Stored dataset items
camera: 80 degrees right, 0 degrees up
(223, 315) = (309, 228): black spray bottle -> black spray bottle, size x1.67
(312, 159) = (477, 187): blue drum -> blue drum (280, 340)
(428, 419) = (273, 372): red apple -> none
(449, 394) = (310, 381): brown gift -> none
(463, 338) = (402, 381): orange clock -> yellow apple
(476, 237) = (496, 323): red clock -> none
...
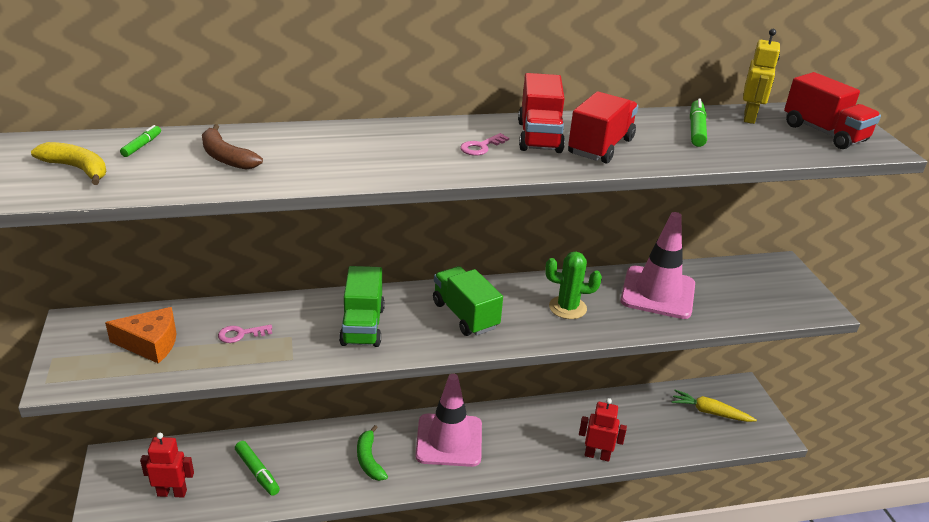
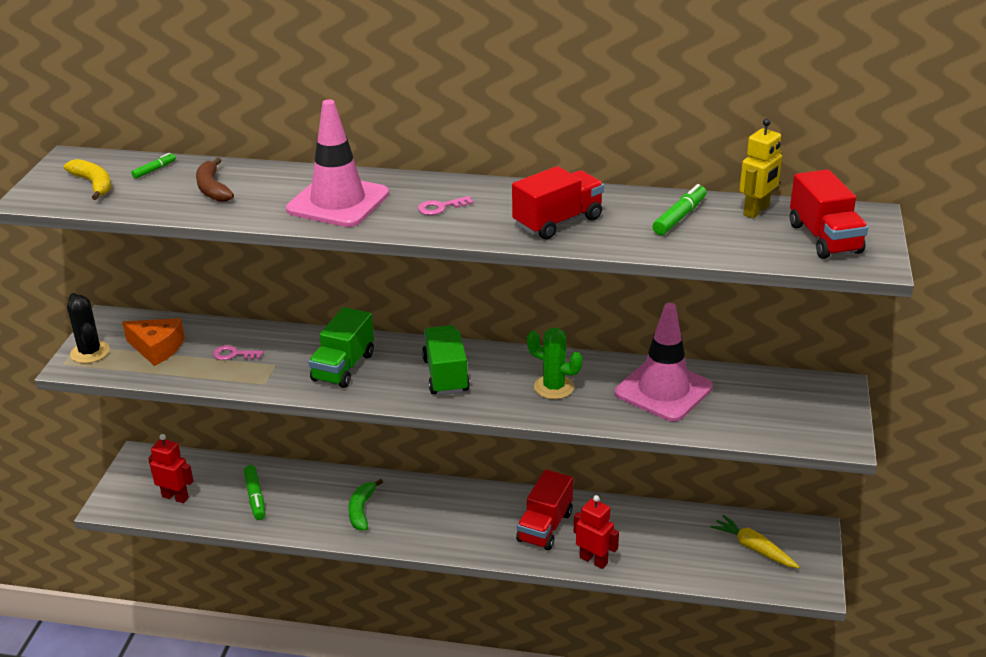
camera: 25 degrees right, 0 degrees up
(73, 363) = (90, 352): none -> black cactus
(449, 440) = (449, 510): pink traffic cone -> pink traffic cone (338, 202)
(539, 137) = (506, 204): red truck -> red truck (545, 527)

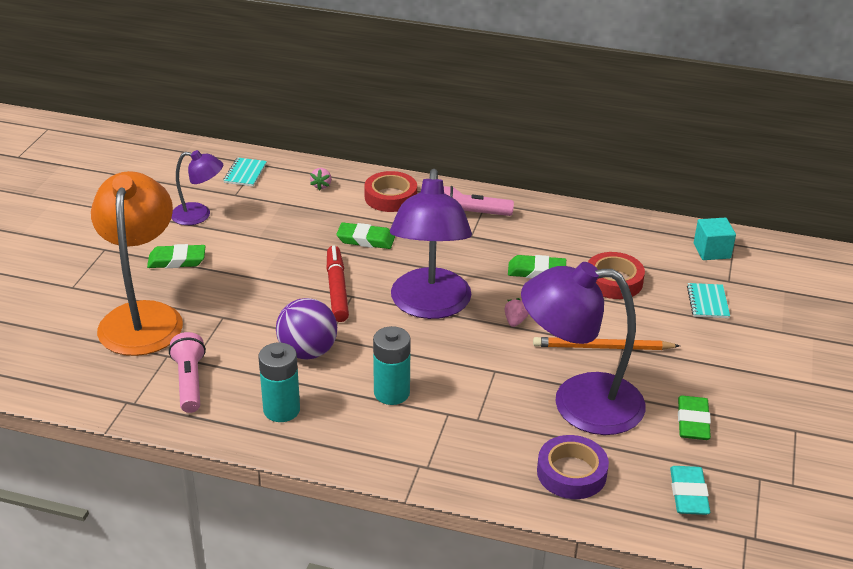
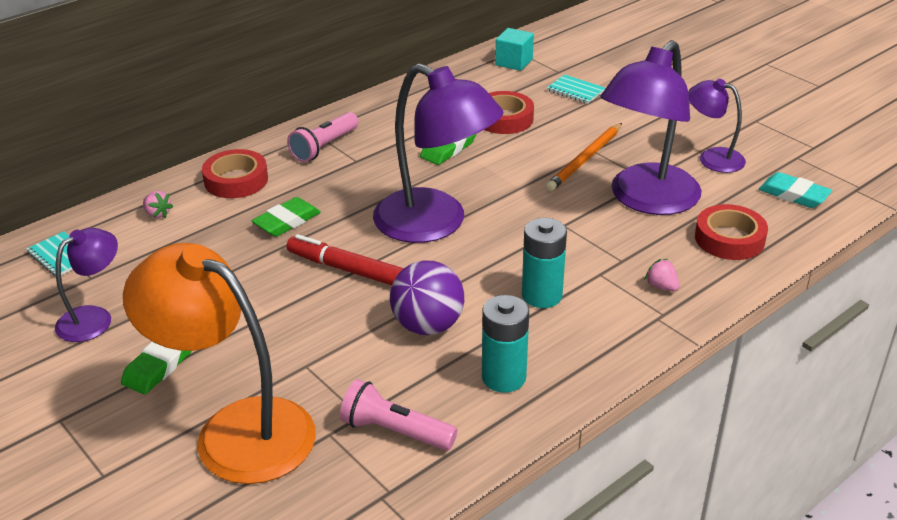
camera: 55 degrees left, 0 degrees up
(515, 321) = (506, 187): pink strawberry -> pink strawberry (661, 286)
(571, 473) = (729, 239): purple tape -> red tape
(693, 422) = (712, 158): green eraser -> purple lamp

| INSTRUCTIONS TO FOLLOW |
Write out exactly the run of lines above that starts at the line containing "(73, 363) = (90, 352): none -> black cactus" and ends at the line containing "(693, 422) = (712, 158): green". Include both, and leave the pictures out.

| TASK SOLUTION |
(73, 363) = (90, 352): none -> black cactus
(449, 440) = (449, 510): pink traffic cone -> pink traffic cone (338, 202)
(539, 137) = (506, 204): red truck -> red truck (545, 527)

camera: 55 degrees left, 0 degrees up
(515, 321) = (506, 187): pink strawberry -> pink strawberry (661, 286)
(571, 473) = (729, 239): purple tape -> red tape
(693, 422) = (712, 158): green eraser -> purple lamp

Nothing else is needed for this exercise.